_EXERCISE DETAILS_:
Transcribe the entries below exactly, starting with the line that has "yellow rectangle: (48, 38)" and stopping after the line that has "red triangle: (158, 103) -> (154, 92), moved"; no pictures belong in the copy.

(Extracted data entries)
---*---

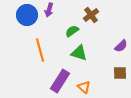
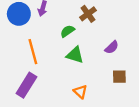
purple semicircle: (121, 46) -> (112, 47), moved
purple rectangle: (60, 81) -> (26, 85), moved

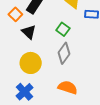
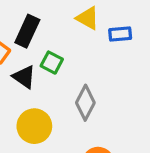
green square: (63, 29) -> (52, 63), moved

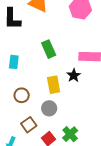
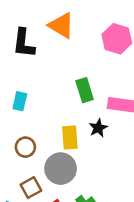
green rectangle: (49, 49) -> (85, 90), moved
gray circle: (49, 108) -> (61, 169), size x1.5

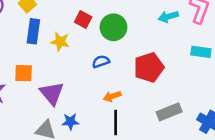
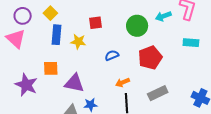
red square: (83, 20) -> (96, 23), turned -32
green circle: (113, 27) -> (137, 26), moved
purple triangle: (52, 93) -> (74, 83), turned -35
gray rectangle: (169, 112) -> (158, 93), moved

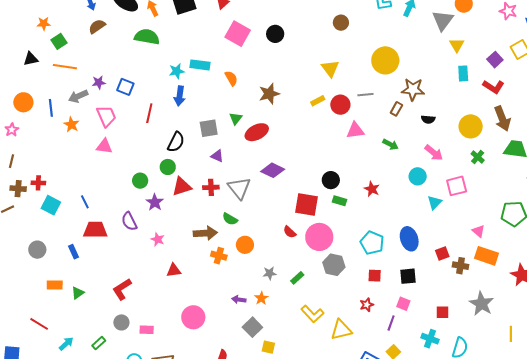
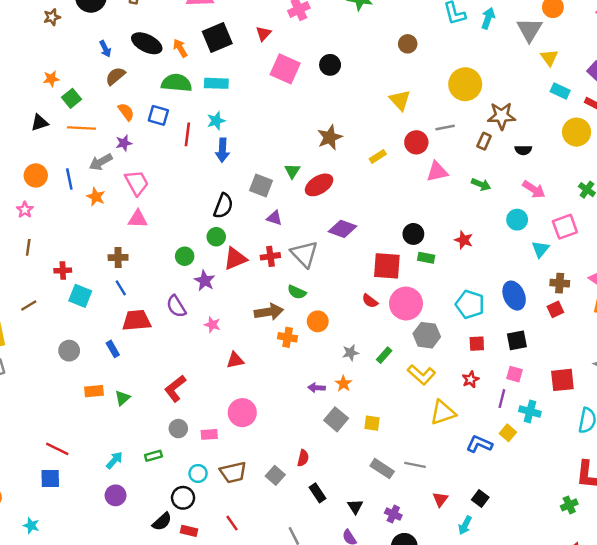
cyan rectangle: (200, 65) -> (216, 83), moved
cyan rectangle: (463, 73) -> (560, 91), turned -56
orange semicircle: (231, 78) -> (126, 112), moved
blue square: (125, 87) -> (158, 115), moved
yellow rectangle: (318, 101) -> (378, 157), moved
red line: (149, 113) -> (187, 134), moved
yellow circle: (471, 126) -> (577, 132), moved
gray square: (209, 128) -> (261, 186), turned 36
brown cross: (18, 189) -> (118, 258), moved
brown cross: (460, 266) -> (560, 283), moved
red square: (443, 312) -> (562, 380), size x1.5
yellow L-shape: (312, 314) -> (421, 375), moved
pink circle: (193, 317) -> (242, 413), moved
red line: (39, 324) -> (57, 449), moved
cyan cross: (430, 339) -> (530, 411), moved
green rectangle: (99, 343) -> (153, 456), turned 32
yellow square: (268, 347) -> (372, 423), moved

---*---

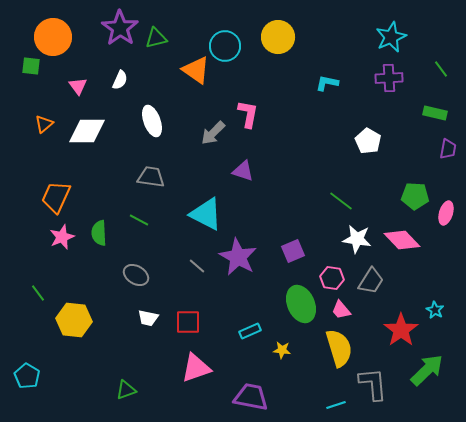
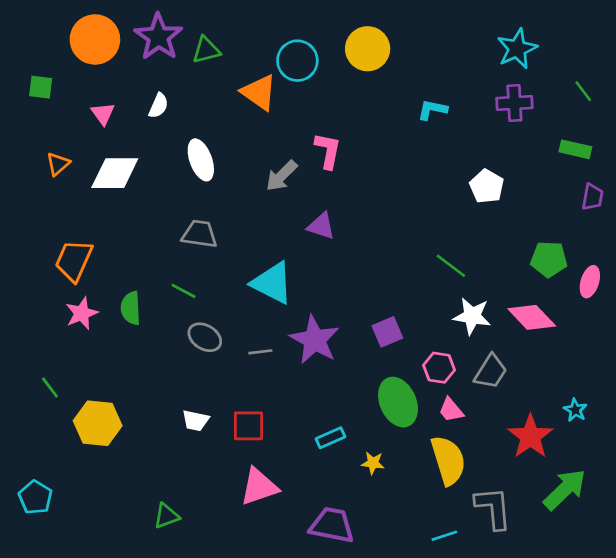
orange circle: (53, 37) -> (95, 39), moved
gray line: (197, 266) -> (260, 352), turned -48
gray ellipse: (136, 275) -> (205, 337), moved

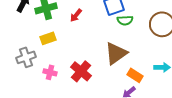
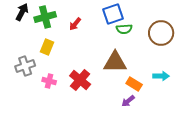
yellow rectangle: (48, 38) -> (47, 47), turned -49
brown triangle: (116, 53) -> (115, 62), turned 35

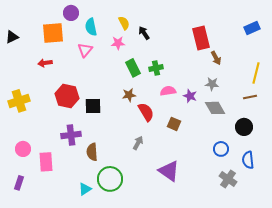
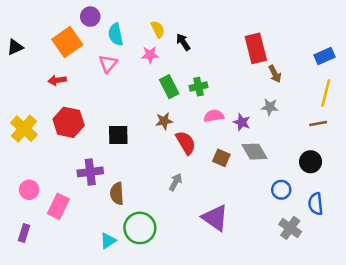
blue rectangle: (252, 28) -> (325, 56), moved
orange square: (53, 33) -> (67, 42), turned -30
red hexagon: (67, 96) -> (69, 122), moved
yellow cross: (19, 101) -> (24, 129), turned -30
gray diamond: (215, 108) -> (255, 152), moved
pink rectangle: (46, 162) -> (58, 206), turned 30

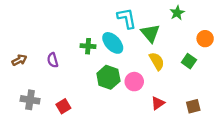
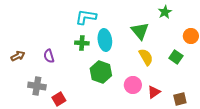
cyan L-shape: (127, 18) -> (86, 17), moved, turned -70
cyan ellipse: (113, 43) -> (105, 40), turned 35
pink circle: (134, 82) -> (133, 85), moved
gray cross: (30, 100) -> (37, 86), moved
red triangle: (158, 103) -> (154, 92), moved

---*---

_OUTPUT BELOW_:
yellow rectangle: (48, 38) -> (47, 47), turned -49
brown triangle: (116, 53) -> (115, 62), turned 35

blue rectangle: (252, 28) -> (325, 56), moved
orange square: (53, 33) -> (67, 42), turned -30
red hexagon: (67, 96) -> (69, 122), moved
yellow cross: (19, 101) -> (24, 129), turned -30
gray diamond: (215, 108) -> (255, 152), moved
pink rectangle: (46, 162) -> (58, 206), turned 30

cyan L-shape: (127, 18) -> (86, 17), moved, turned -70
cyan ellipse: (113, 43) -> (105, 40), turned 35
pink circle: (134, 82) -> (133, 85), moved
gray cross: (30, 100) -> (37, 86), moved
red triangle: (158, 103) -> (154, 92), moved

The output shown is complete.